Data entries
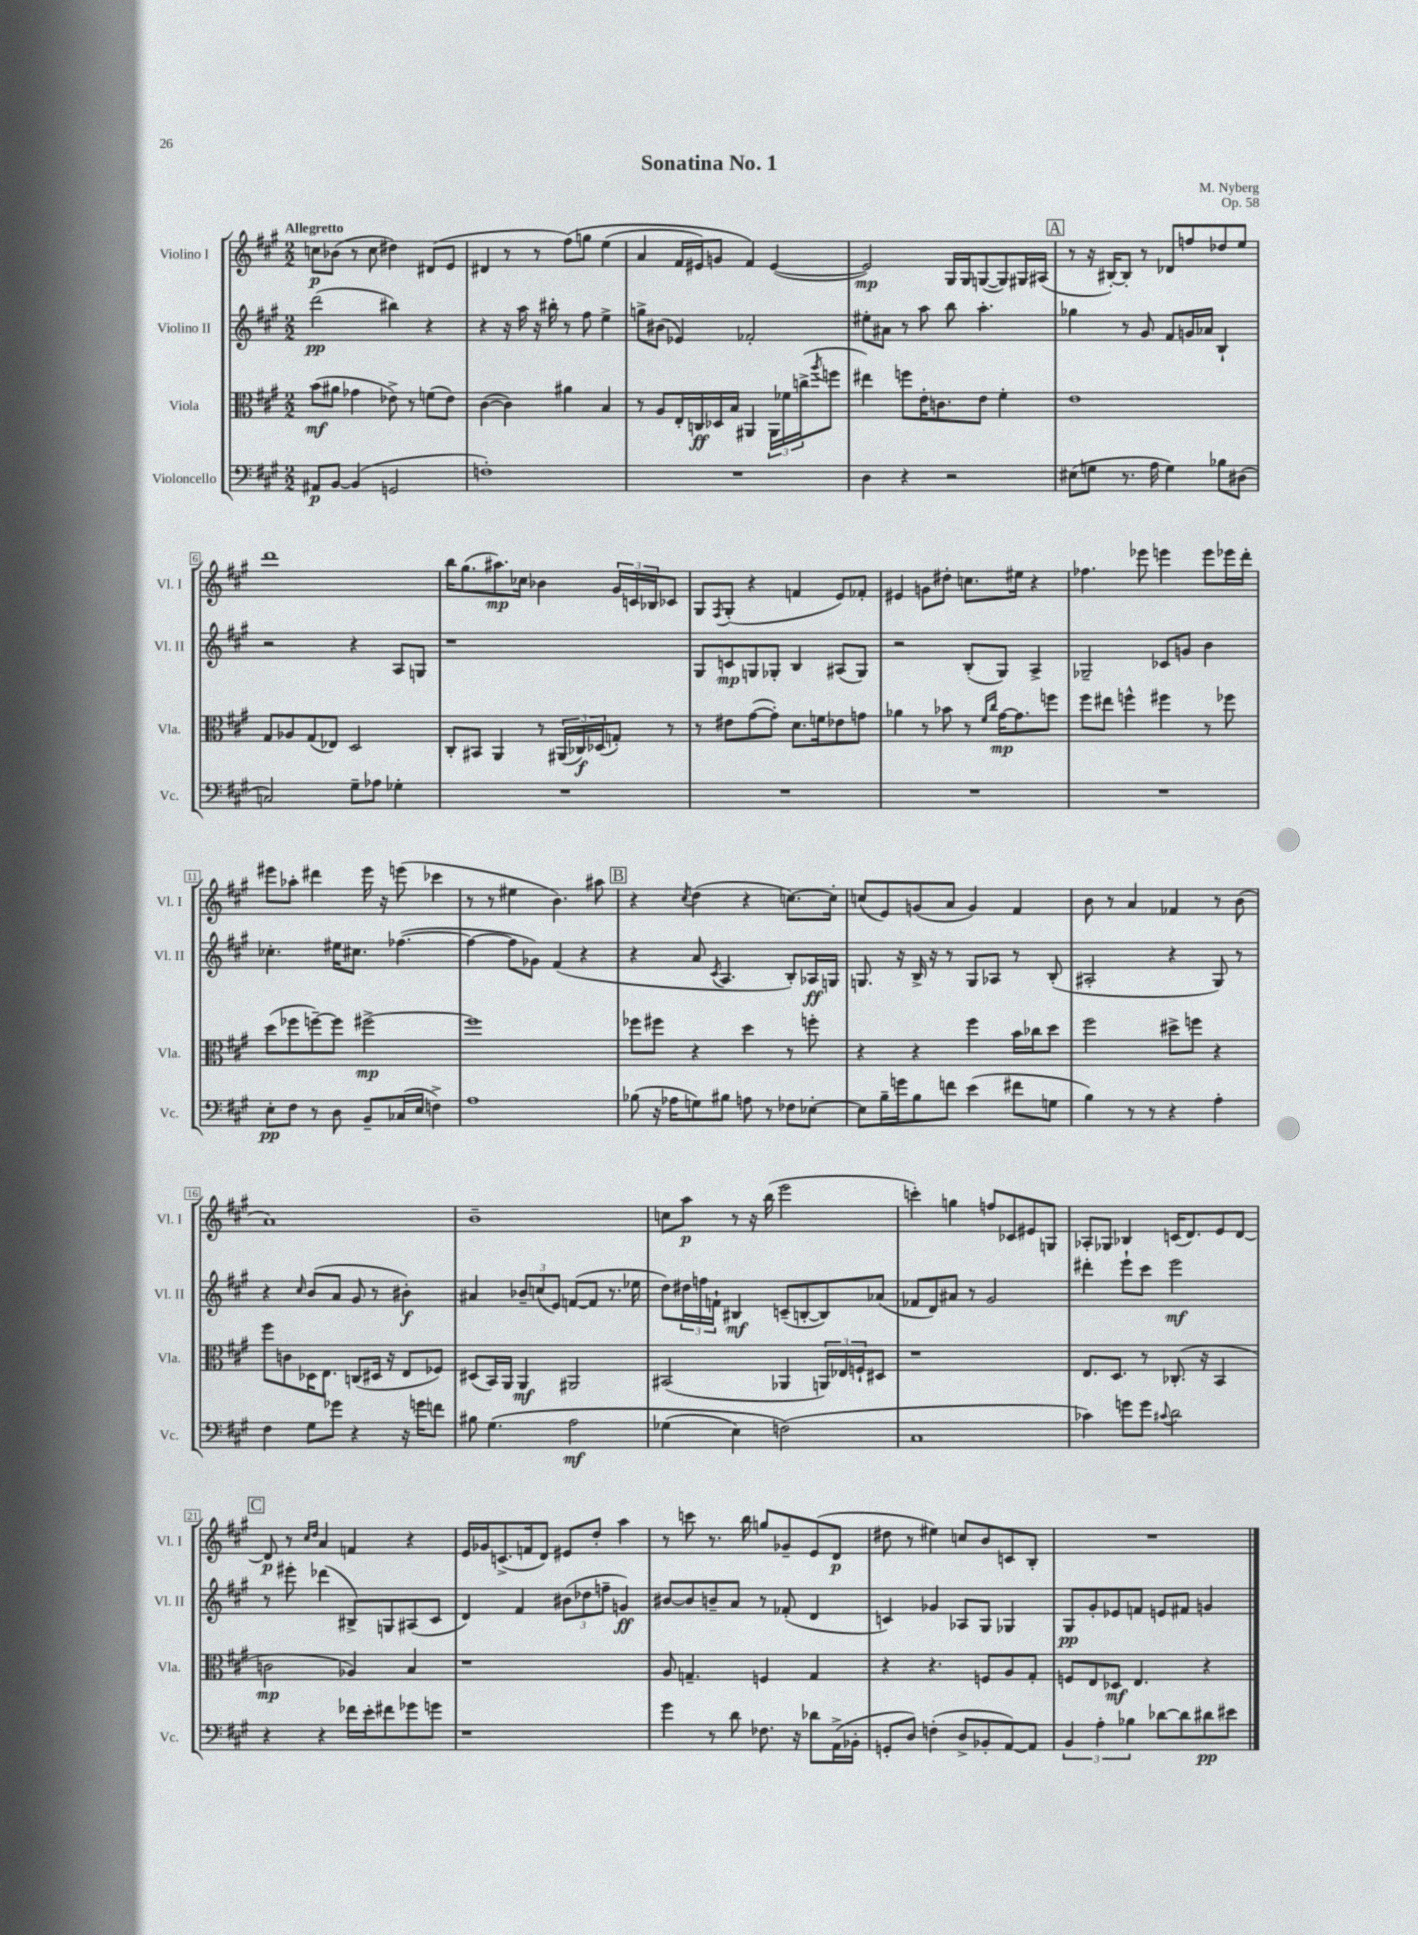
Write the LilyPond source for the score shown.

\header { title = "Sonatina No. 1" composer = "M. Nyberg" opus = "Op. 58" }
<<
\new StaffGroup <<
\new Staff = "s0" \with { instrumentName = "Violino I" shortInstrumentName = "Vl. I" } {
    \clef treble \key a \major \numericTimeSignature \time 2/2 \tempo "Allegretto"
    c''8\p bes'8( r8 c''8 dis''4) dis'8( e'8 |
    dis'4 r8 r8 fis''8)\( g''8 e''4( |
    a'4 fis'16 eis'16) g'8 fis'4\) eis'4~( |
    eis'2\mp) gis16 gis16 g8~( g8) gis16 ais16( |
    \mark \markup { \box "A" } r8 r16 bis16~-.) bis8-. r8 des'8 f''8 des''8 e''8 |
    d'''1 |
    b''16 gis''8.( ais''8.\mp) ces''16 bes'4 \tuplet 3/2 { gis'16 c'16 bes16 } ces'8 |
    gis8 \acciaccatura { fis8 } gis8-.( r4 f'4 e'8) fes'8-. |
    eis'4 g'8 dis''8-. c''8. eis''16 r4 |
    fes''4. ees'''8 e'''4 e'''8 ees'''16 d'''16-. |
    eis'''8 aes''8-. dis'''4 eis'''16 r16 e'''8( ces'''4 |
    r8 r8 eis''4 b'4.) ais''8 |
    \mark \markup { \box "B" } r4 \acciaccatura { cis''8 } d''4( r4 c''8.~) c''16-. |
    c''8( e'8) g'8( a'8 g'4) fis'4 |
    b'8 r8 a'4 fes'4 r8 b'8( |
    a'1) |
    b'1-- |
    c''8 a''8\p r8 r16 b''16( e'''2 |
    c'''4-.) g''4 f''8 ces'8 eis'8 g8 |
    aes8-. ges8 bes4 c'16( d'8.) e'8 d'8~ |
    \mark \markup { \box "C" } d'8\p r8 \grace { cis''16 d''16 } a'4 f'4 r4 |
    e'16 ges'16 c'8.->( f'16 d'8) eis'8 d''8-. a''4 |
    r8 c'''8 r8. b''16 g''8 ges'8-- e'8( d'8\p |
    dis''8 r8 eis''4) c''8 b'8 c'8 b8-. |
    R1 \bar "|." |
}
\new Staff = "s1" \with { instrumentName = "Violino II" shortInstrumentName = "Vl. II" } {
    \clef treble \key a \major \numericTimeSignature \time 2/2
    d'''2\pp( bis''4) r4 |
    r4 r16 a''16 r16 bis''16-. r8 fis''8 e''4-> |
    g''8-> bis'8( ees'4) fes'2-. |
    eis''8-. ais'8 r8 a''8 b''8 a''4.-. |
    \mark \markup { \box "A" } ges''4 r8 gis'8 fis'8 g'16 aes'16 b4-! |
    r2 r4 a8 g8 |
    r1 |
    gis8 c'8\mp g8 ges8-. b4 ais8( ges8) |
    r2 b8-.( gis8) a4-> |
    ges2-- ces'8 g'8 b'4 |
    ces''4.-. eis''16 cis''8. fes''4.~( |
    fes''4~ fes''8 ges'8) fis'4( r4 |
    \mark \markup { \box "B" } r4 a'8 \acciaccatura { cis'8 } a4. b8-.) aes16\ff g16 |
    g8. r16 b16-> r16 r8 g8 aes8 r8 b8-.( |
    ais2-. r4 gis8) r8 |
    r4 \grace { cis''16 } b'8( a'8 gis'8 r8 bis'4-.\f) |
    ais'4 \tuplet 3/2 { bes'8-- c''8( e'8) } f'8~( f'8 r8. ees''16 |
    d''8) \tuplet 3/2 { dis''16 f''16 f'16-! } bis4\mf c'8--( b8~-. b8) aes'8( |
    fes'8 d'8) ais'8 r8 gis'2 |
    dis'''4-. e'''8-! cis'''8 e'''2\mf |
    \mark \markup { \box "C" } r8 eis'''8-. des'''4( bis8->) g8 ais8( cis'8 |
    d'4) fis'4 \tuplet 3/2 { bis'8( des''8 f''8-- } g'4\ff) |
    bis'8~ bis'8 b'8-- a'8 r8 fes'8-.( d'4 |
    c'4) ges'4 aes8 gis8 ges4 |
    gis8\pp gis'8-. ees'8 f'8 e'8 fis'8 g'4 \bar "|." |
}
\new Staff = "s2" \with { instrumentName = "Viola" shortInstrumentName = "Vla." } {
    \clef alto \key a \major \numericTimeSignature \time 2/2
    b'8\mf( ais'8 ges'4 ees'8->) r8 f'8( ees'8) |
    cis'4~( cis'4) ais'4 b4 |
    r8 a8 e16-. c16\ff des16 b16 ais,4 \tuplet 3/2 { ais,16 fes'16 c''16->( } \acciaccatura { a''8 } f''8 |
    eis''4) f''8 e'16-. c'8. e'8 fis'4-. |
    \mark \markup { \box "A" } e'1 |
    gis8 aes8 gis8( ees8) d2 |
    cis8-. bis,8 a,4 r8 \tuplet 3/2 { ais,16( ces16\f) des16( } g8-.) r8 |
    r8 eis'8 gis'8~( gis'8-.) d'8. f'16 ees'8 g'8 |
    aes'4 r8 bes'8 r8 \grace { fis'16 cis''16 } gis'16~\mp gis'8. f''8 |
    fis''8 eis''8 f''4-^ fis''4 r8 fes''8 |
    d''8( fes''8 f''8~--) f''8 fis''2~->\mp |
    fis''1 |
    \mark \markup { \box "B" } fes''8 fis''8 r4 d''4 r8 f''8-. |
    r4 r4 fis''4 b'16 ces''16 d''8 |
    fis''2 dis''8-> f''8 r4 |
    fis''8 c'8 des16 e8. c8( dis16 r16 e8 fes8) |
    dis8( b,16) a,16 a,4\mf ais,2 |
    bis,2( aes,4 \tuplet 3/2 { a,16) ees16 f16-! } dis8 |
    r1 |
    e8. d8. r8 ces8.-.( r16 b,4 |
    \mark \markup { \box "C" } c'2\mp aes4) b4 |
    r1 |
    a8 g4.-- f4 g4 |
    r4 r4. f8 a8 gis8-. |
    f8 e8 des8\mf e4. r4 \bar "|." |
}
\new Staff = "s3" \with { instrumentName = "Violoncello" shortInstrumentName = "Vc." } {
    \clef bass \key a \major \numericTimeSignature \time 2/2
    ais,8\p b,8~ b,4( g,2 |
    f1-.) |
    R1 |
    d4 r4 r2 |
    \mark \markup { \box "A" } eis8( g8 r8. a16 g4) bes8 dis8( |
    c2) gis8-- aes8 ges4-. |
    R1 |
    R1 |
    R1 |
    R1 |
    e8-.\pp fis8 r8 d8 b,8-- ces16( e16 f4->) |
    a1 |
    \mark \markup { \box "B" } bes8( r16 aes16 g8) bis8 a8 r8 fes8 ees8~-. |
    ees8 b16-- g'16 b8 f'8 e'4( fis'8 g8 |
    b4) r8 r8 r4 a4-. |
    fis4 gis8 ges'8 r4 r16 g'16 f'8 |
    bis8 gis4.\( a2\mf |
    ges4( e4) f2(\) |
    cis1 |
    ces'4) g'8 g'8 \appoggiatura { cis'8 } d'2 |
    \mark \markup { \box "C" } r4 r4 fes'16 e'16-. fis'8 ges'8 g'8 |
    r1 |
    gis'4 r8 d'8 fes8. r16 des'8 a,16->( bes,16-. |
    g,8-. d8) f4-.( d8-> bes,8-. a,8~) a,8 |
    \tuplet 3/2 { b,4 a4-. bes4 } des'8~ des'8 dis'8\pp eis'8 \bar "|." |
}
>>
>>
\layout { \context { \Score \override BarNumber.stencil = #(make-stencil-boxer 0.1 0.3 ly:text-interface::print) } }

• [Objective] Pick out every line of the entries above that contains the string "instrumentName", matching case exactly, and copy each of those lines.

• [Correct answer]
\new Staff = "s0" \with { instrumentName = "Violino I" shortInstrumentName = "Vl. I" } {
\new Staff = "s1" \with { instrumentName = "Violino II" shortInstrumentName = "Vl. II" } {
\new Staff = "s2" \with { instrumentName = "Viola" shortInstrumentName = "Vla." } {
\new Staff = "s3" \with { instrumentName = "Violoncello" shortInstrumentName = "Vc." } {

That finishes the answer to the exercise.